Problem to work on.
The response must be the exact lines from the line holding "LED pin SIG: D12 -> D7" through the end of the entries, with no pictures and nothing else.

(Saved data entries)

-- -- --

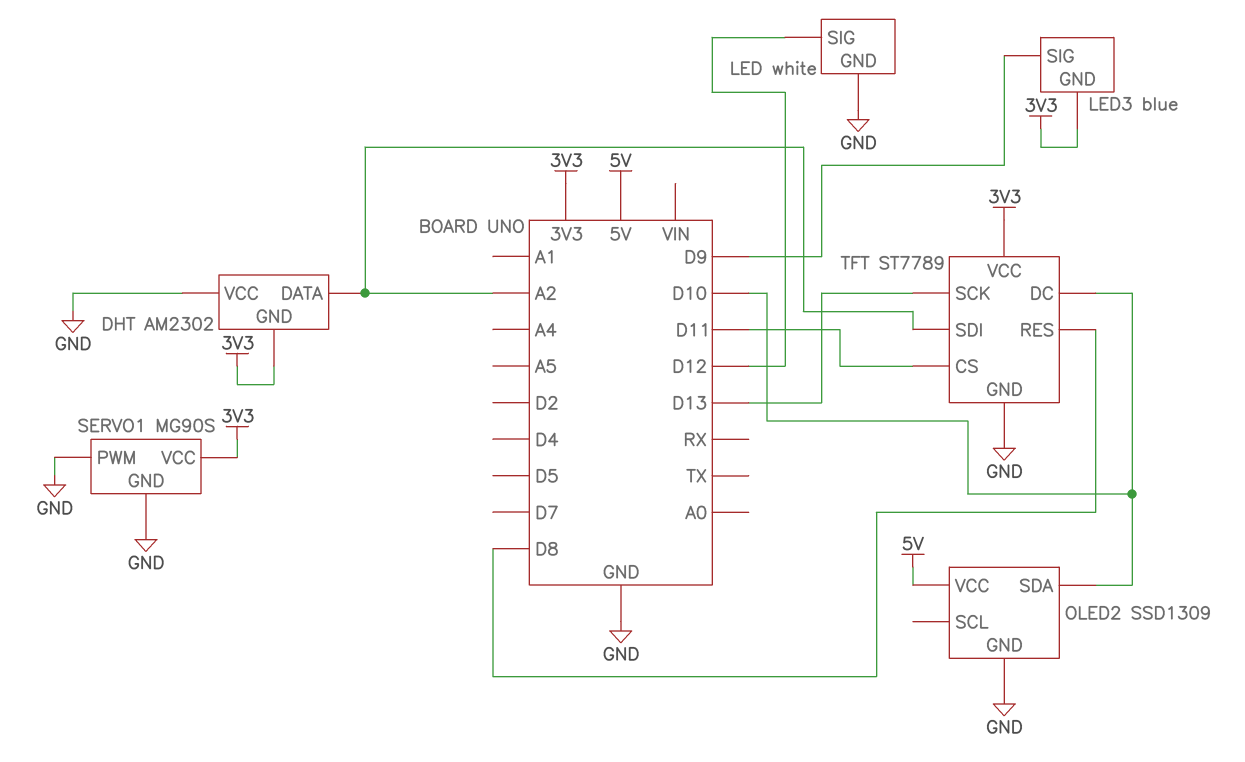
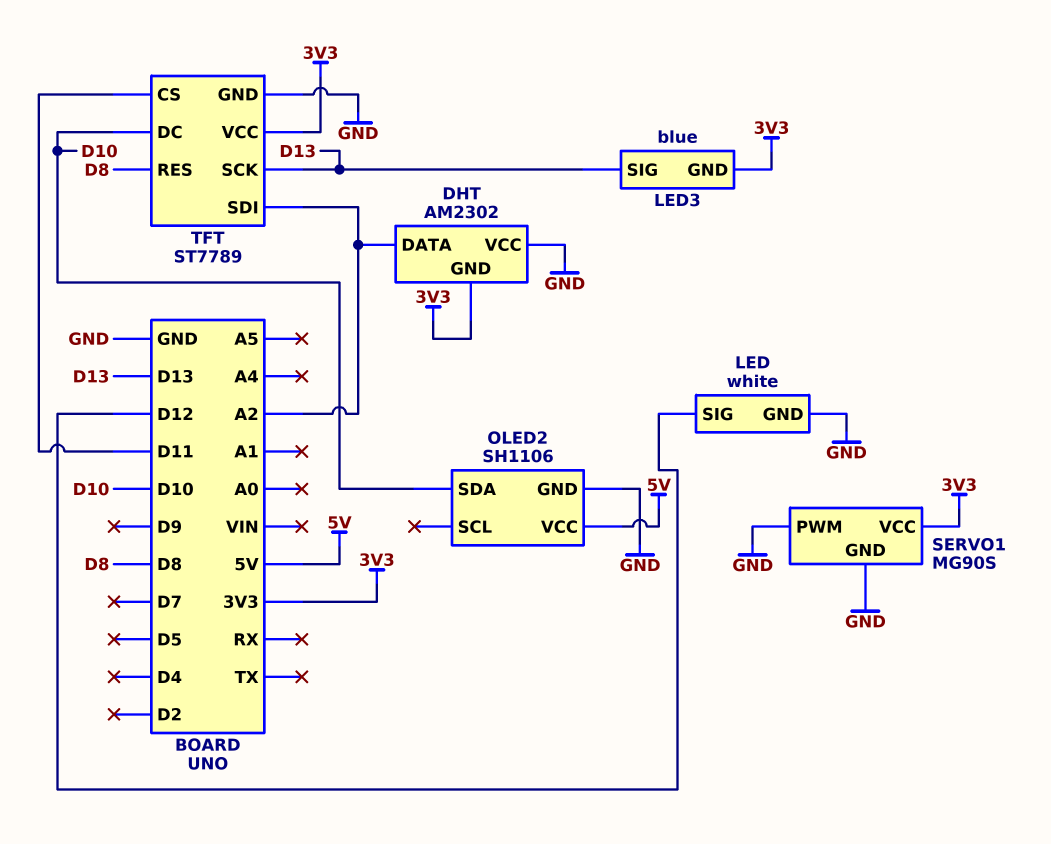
LED3 pin SIG: D9 -> D13
OLED2: SSD1309 -> SH1106

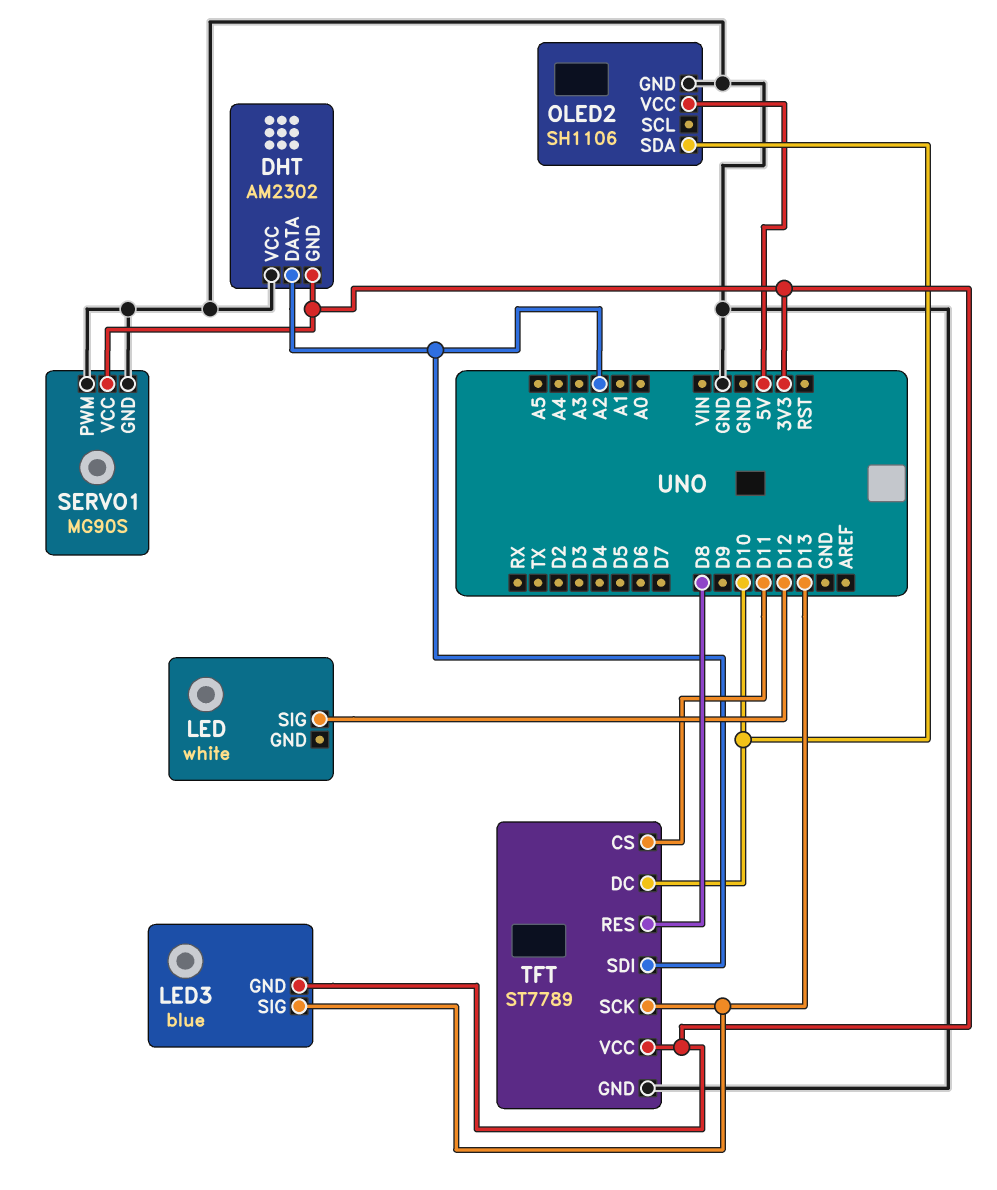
LED pin GND: GND -> none

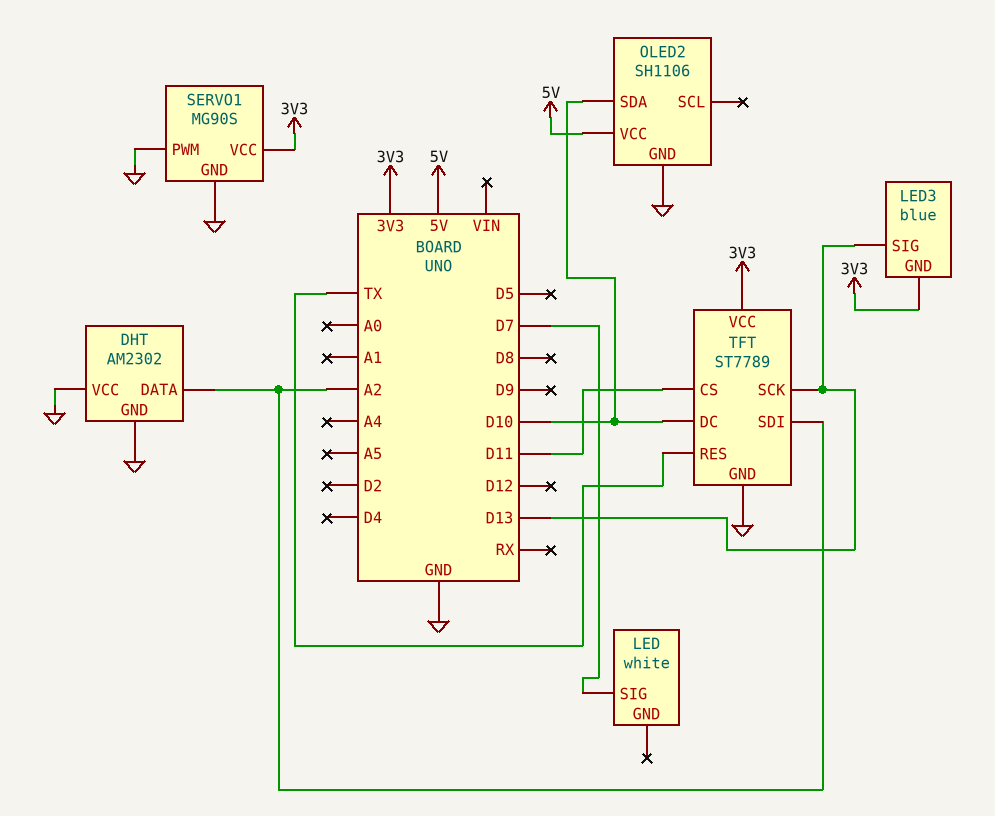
DHT pin GND: 3V3 -> GND
LED pin SIG: D12 -> D7
TFT pin RES: D8 -> TX

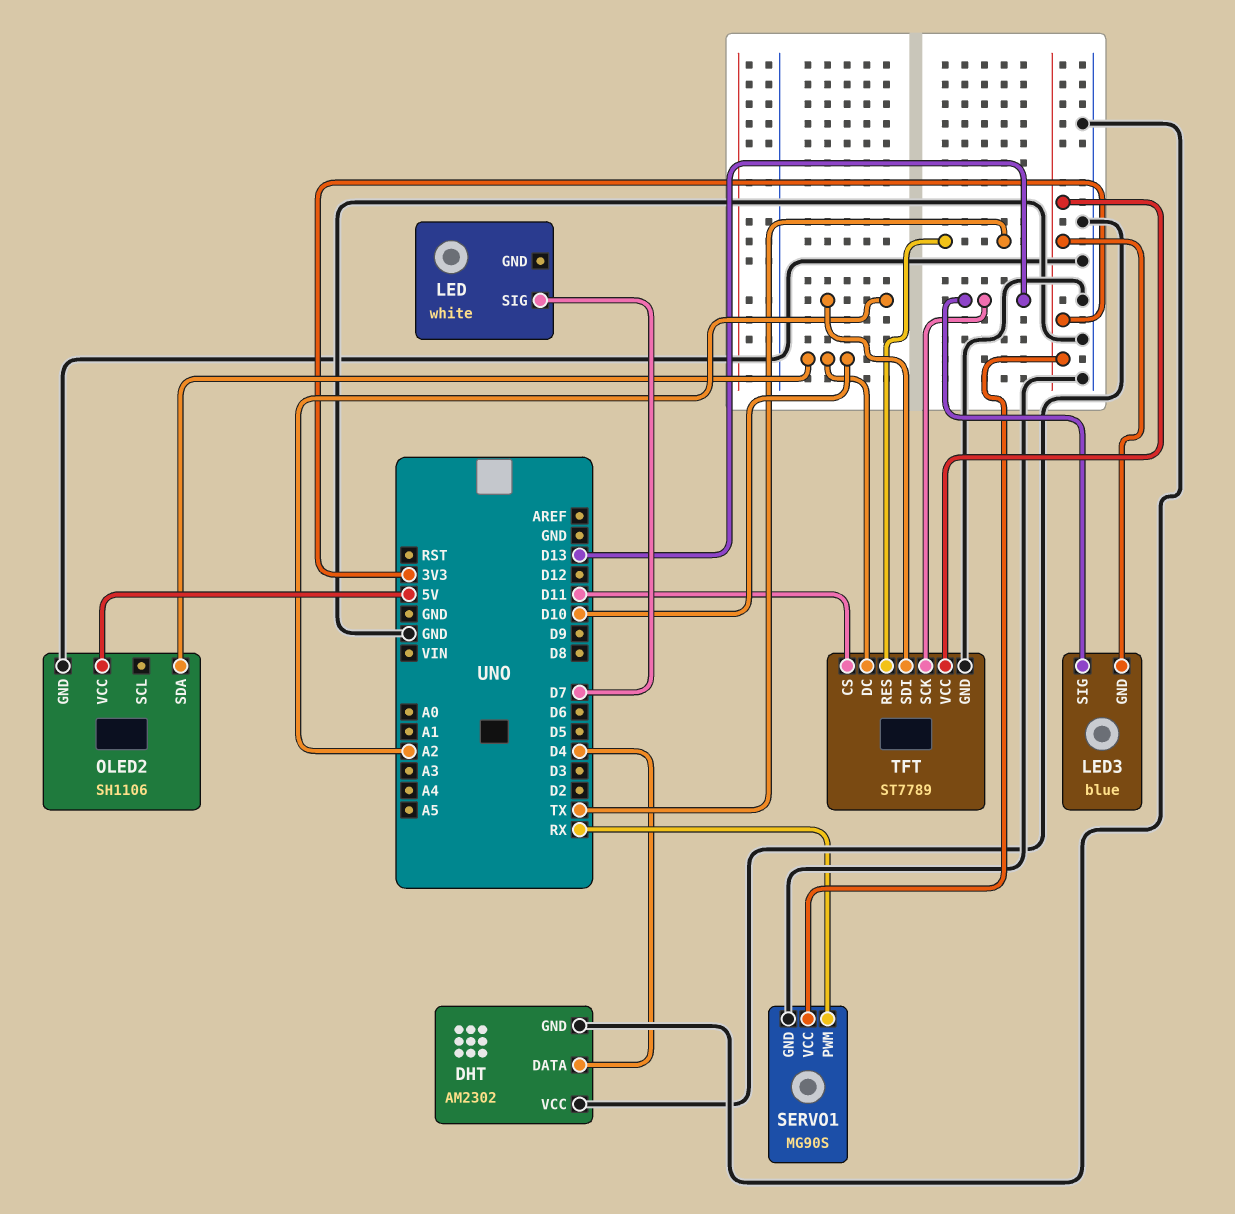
DHT pin DATA: A2 -> D4
SERVO1 pin PWM: GND -> RX

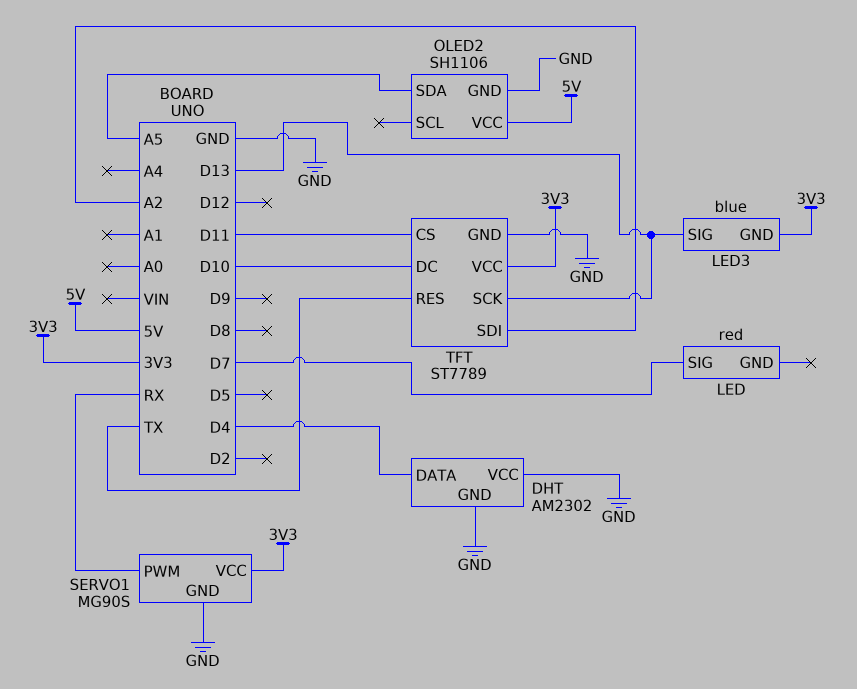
LED: white -> red
OLED2 pin SDA: D10 -> A5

-- -- --

Written reply.
LED pin SIG: D12 -> D7
TFT pin RES: D8 -> TX

DHT pin DATA: A2 -> D4
SERVO1 pin PWM: GND -> RX

LED: white -> red
OLED2 pin SDA: D10 -> A5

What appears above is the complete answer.